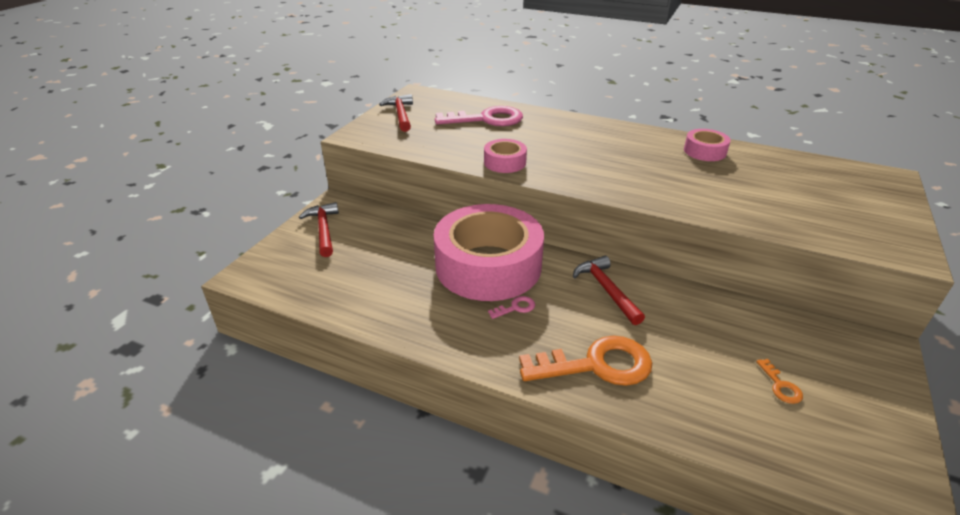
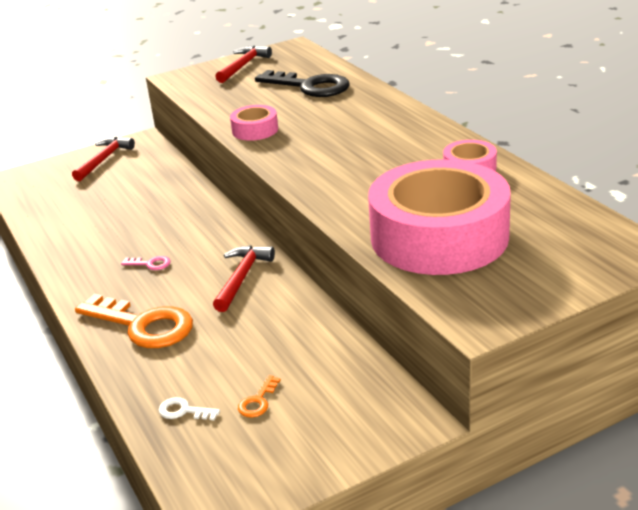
camera: 40 degrees right, 5 degrees down
(486, 119) = (310, 86): pink key -> black key
(488, 266) = (179, 226): pink tape -> pink tape (439, 237)
(748, 424) = (184, 411): none -> white key

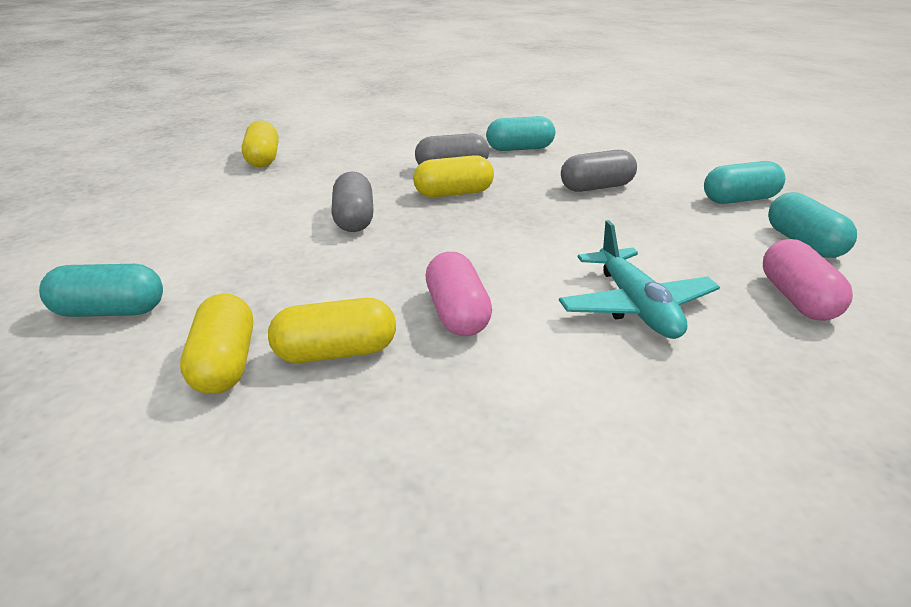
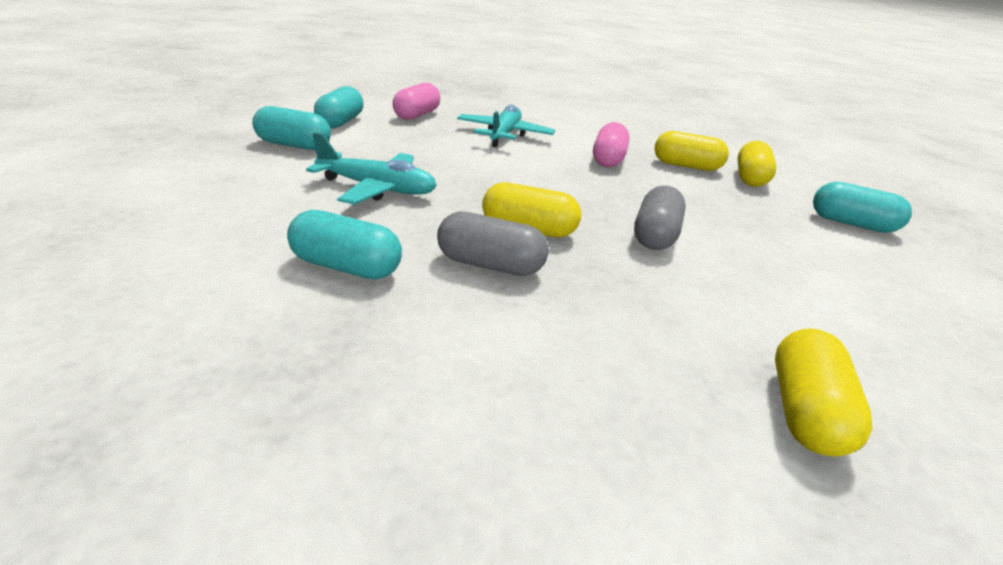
camera: 155 degrees left, 0 degrees up
(596, 187) = (377, 189): grey capsule -> turquoise plane

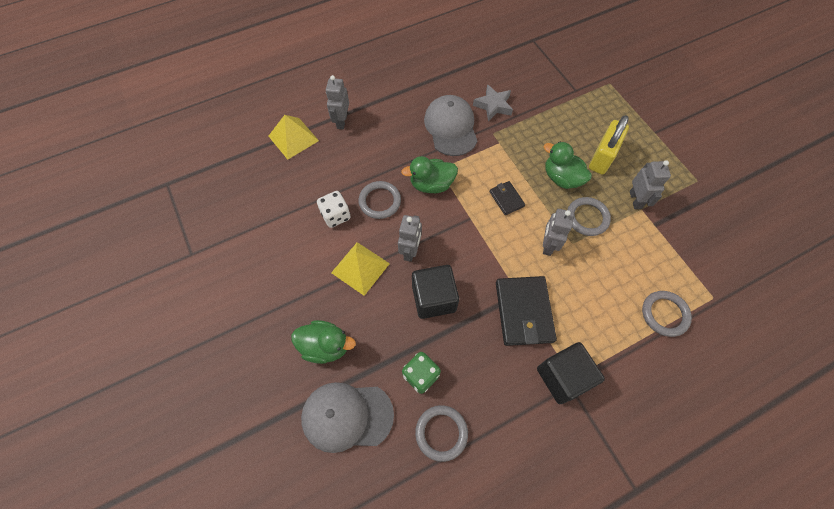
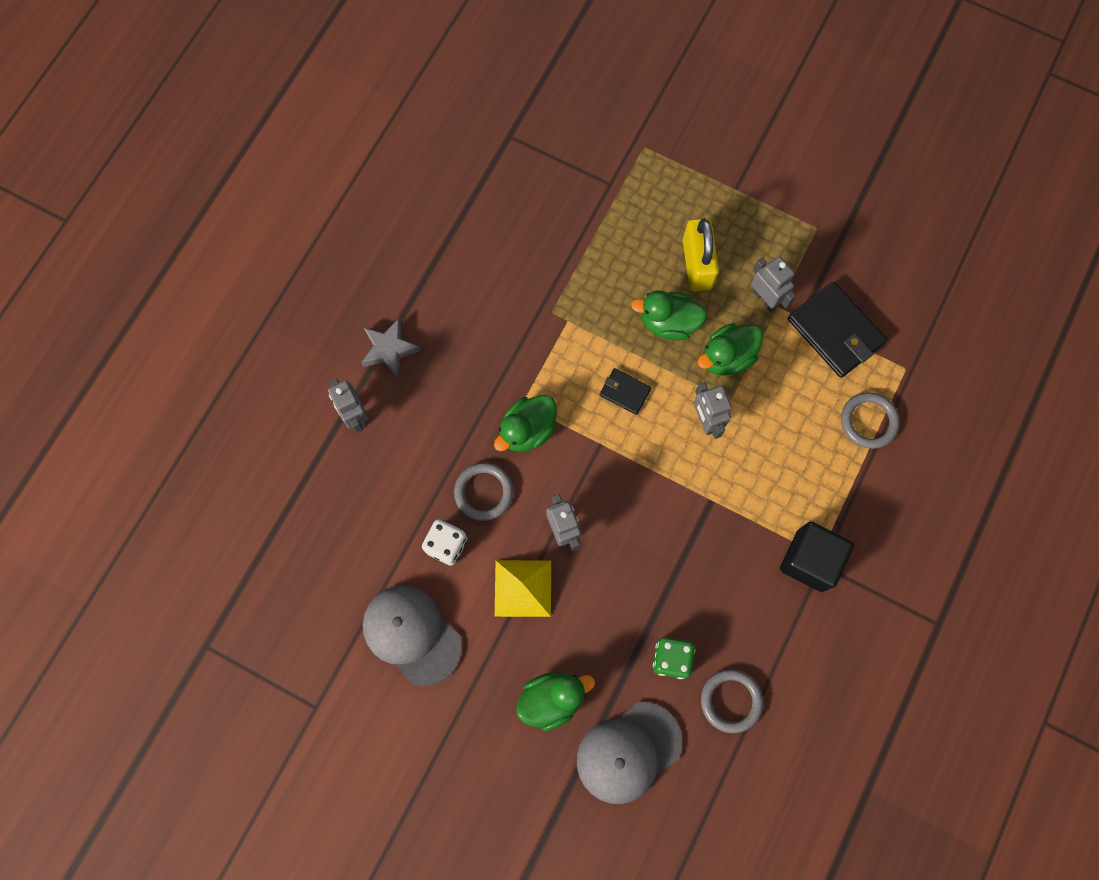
camera: 35 degrees left, 10 degrees up
(293, 138) = (313, 479): yellow pyramid -> none
(434, 298) = (627, 567): black cube -> none
(451, 127) = (496, 336): grey cap -> grey cap (412, 634)
(493, 105) = (526, 271): grey star -> grey star (389, 350)
(524, 312) = (729, 517): black wallet -> black wallet (835, 331)
(587, 218) = (727, 357): grey ring -> green duck

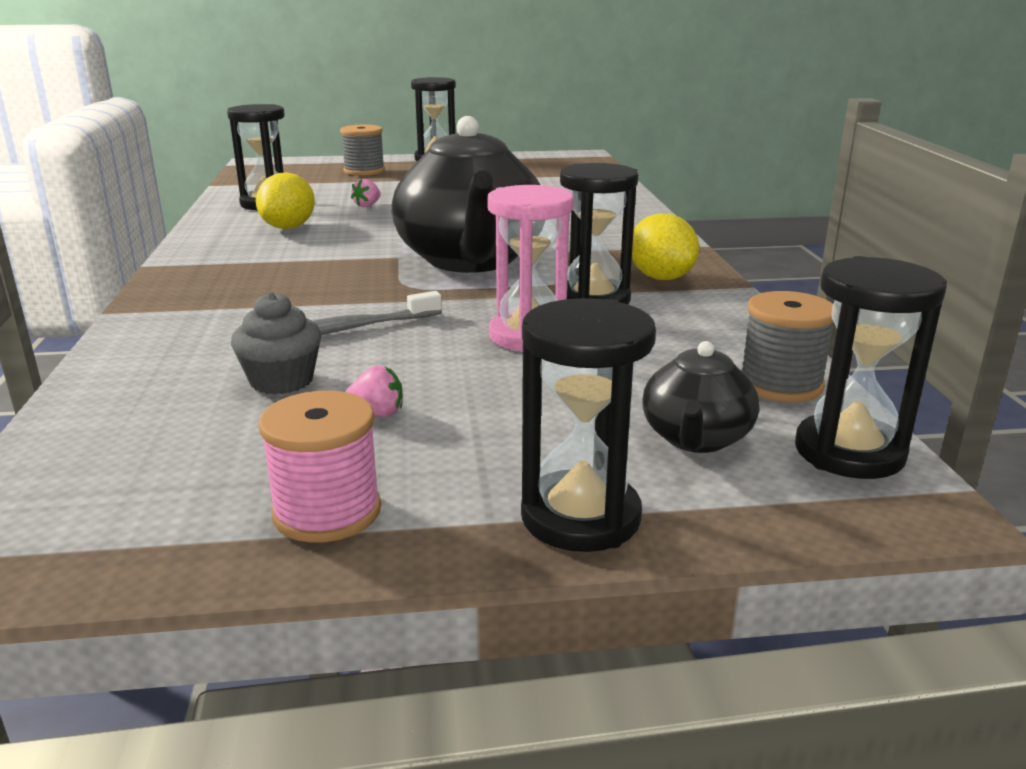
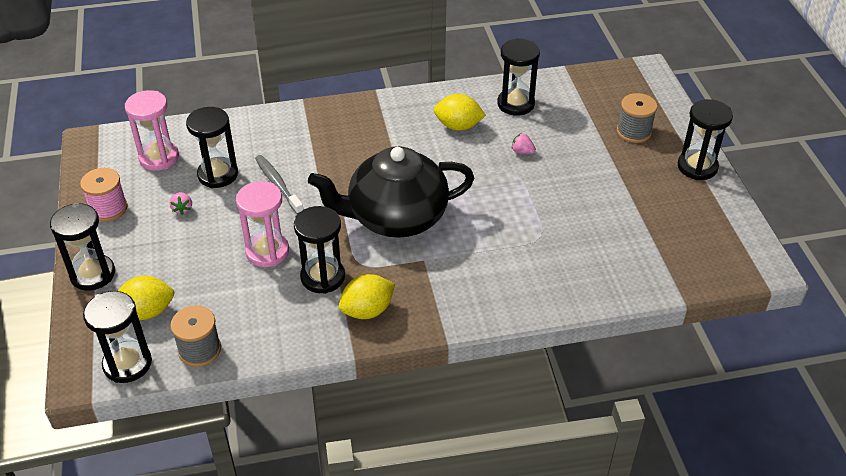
camera: 85 degrees right, 20 degrees up
(163, 450) = (159, 157): none -> pink hourglass
(282, 381) = (218, 174): grey cupcake -> black hourglass
(696, 438) = (147, 311): black teapot -> yellow lemon

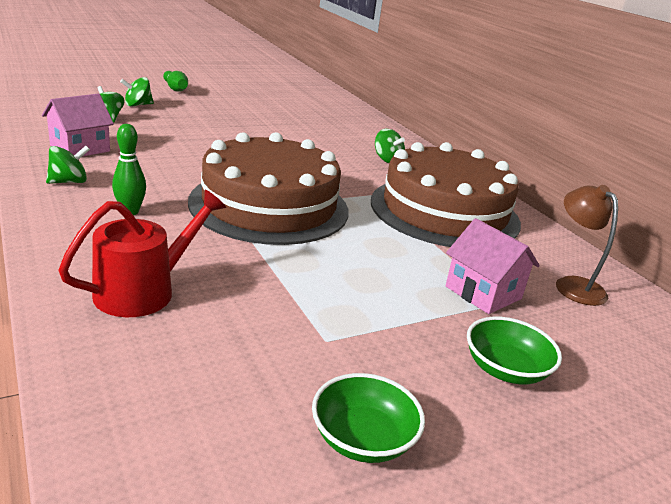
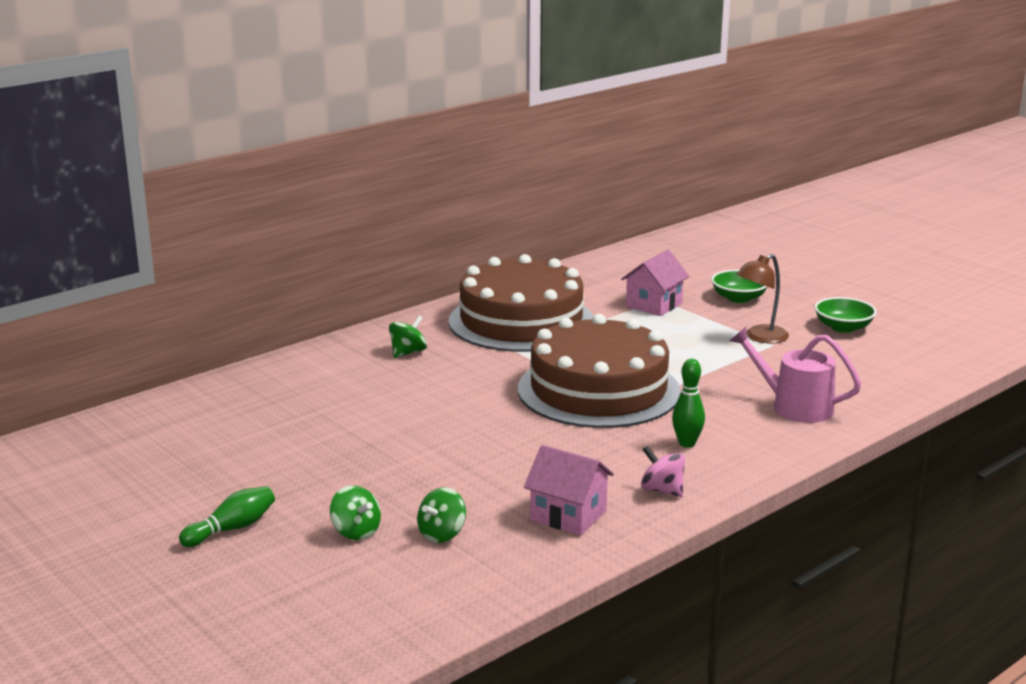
camera: 100 degrees left, 5 degrees down
(69, 182) = (662, 490): green spinning top -> pink spinning top
(143, 291) = (795, 406): red watering can -> pink watering can
(573, 285) = (606, 279): brown lamp -> brown lamp (760, 337)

* * * * * * *

» **EXERCISE DESCRIPTION**:
Give every line above again exactly, omitting whatever pictures appear.

» **ANSWER BELOW**:
camera: 40 degrees right, 5 degrees down
(486, 119) = (310, 86): pink key -> black key
(488, 266) = (179, 226): pink tape -> pink tape (439, 237)
(748, 424) = (184, 411): none -> white key

camera: 155 degrees left, 0 degrees up
(596, 187) = (377, 189): grey capsule -> turquoise plane

camera: 35 degrees left, 10 degrees up
(293, 138) = (313, 479): yellow pyramid -> none
(434, 298) = (627, 567): black cube -> none
(451, 127) = (496, 336): grey cap -> grey cap (412, 634)
(493, 105) = (526, 271): grey star -> grey star (389, 350)
(524, 312) = (729, 517): black wallet -> black wallet (835, 331)
(587, 218) = (727, 357): grey ring -> green duck

camera: 85 degrees right, 20 degrees up
(163, 450) = (159, 157): none -> pink hourglass
(282, 381) = (218, 174): grey cupcake -> black hourglass
(696, 438) = (147, 311): black teapot -> yellow lemon

camera: 100 degrees left, 5 degrees down
(69, 182) = (662, 490): green spinning top -> pink spinning top
(143, 291) = (795, 406): red watering can -> pink watering can
(573, 285) = (606, 279): brown lamp -> brown lamp (760, 337)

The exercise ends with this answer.